--- SUPPLIED DATA ---
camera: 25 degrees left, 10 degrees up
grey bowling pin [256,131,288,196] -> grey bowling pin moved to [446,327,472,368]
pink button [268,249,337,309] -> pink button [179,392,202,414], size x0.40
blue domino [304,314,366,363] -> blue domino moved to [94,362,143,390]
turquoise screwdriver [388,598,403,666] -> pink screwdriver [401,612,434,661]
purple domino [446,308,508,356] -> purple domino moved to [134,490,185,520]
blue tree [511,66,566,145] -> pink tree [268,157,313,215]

--- TASK PROMPT ---
Where a line contains the word "moved", copy that line from the listing above.

--- RESULT OF THIS TASK ---
grey bowling pin [256,131,288,196] -> grey bowling pin moved to [446,327,472,368]
blue domino [304,314,366,363] -> blue domino moved to [94,362,143,390]
purple domino [446,308,508,356] -> purple domino moved to [134,490,185,520]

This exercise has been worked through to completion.